For each line below that contains the word "zielony", make a copy.

Object correspondence data:
* * *

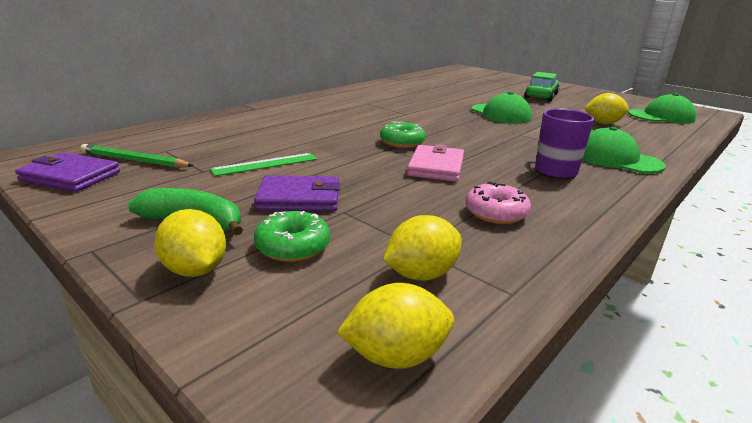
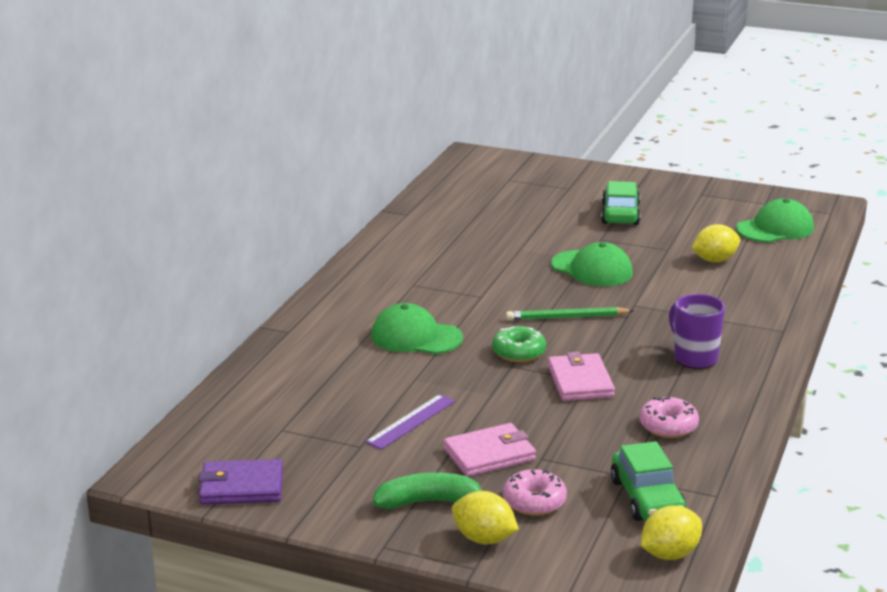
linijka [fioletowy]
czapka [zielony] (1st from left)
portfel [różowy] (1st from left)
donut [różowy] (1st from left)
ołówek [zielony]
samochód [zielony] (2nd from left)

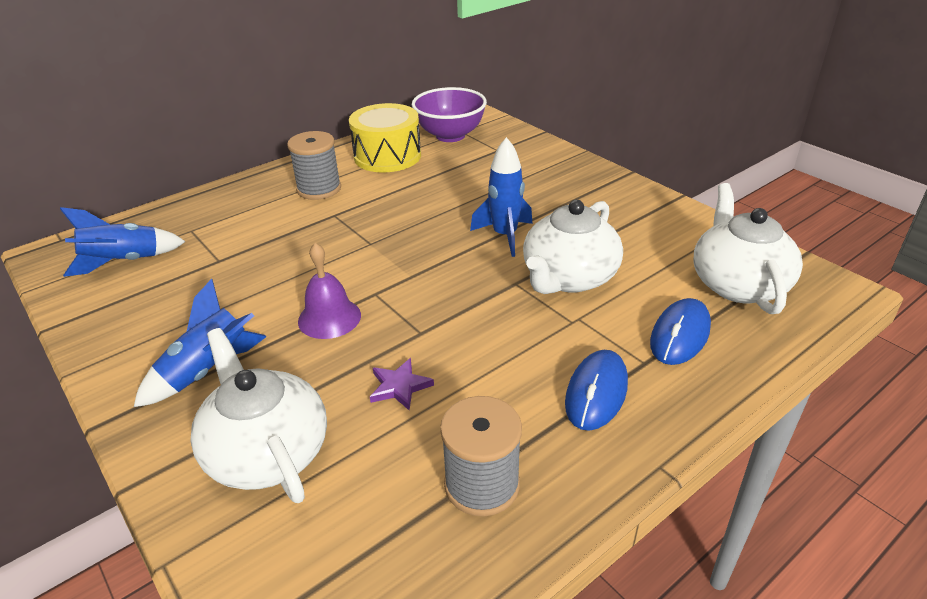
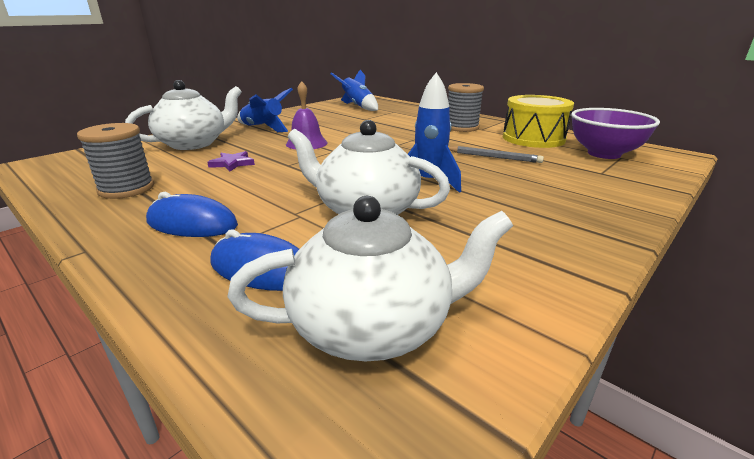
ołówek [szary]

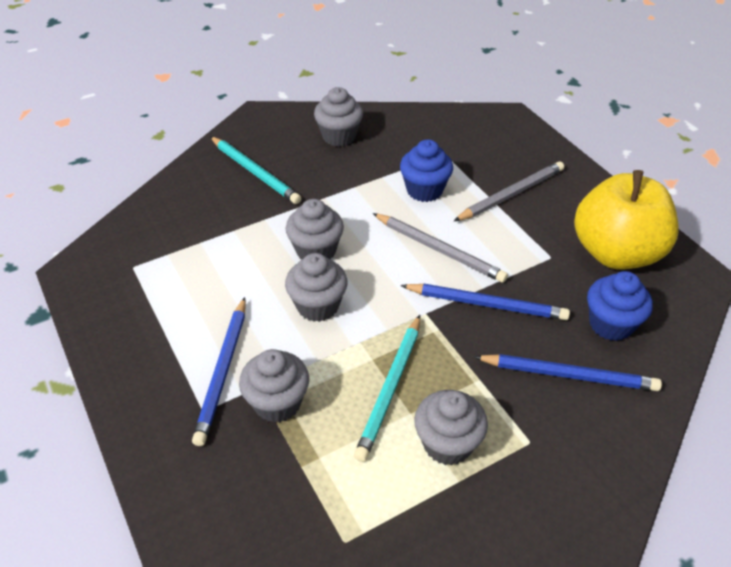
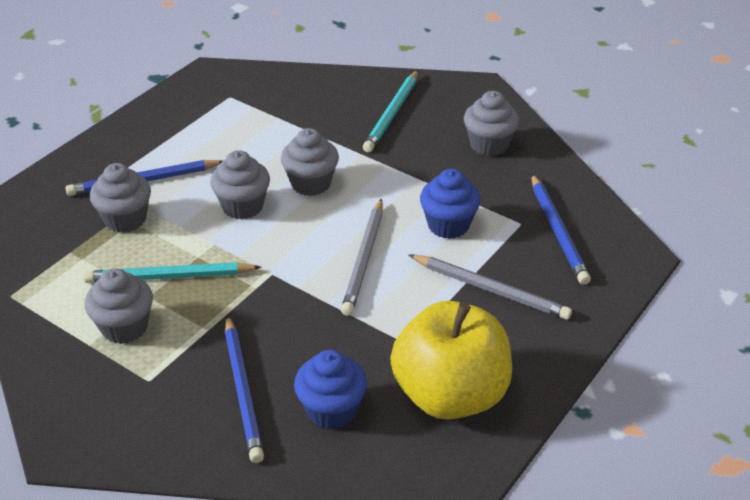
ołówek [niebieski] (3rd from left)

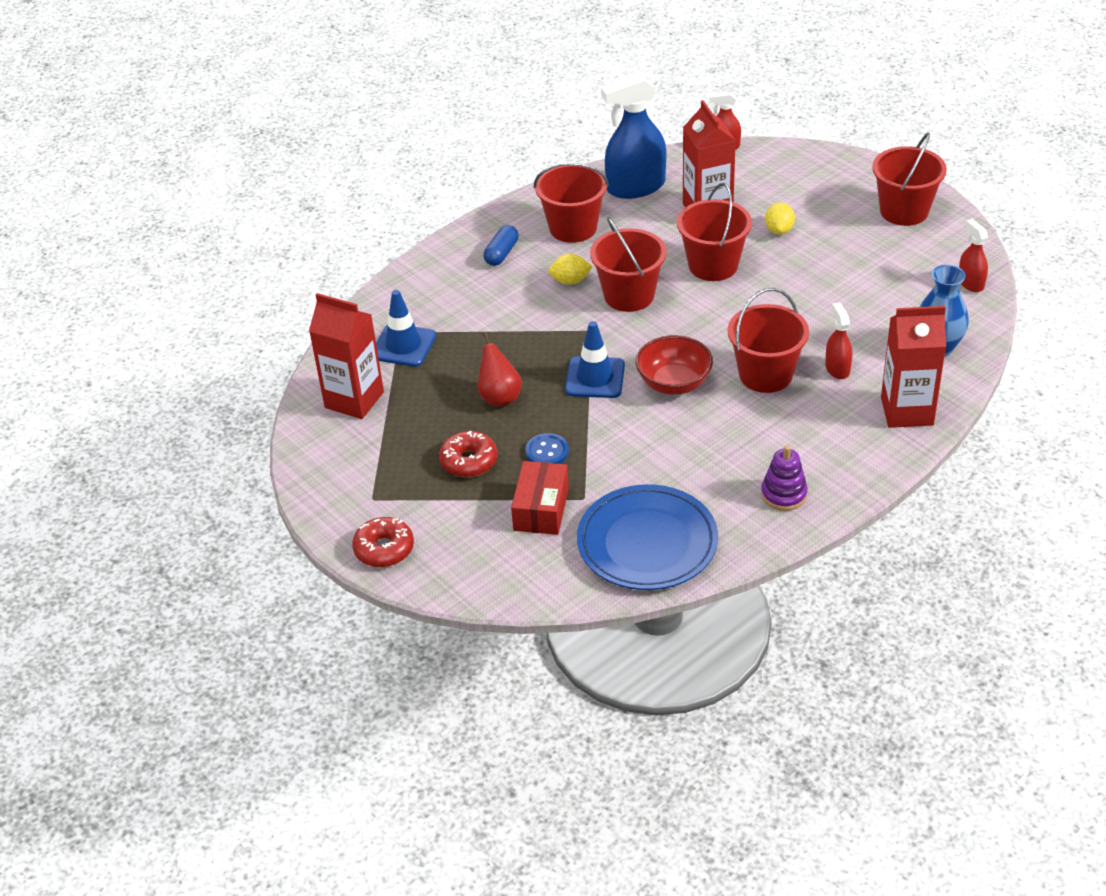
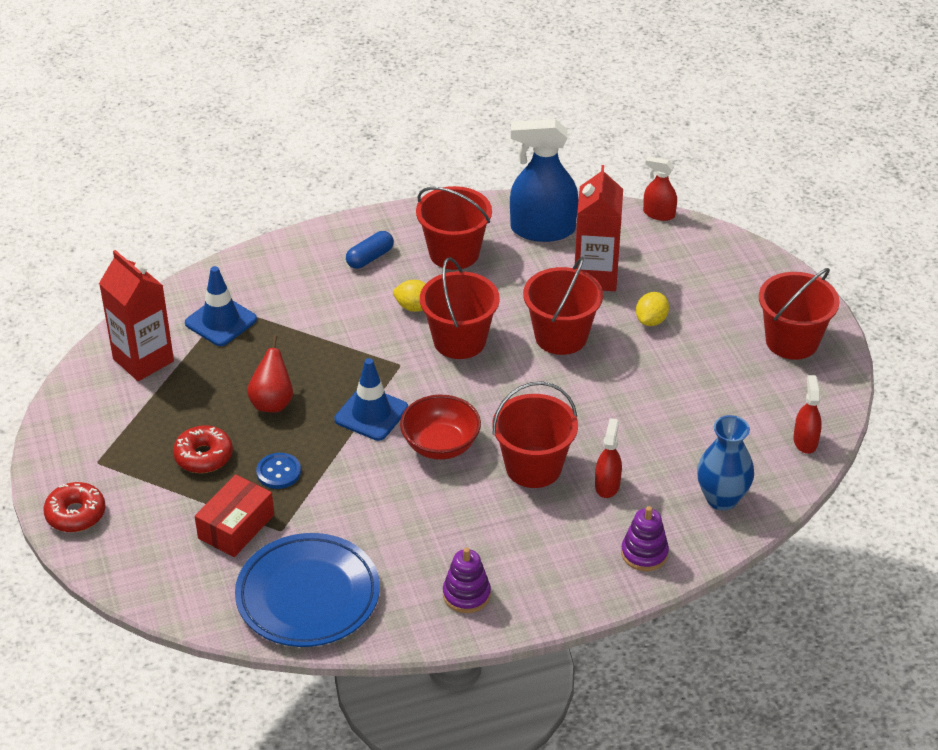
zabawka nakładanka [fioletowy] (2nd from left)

* * *

● Exercise answer:
czapka [zielony] (1st from left)
ołówek [zielony]
samochód [zielony] (2nd from left)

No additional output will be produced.